━━ Data provided

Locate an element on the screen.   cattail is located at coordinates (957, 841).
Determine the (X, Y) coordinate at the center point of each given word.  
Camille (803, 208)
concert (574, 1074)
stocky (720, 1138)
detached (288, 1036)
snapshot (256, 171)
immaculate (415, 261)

━━━━

What is asked: Copy out all the items again, putting "midpoint" wherever "center point" appears and leaving everything else the same.

Solved exercise:
Locate an element on the screen.   cattail is located at coordinates (957, 841).
Determine the (X, Y) coordinate at the midpoint of each given word.  
Camille (803, 208)
concert (574, 1074)
stocky (720, 1138)
detached (288, 1036)
snapshot (256, 171)
immaculate (415, 261)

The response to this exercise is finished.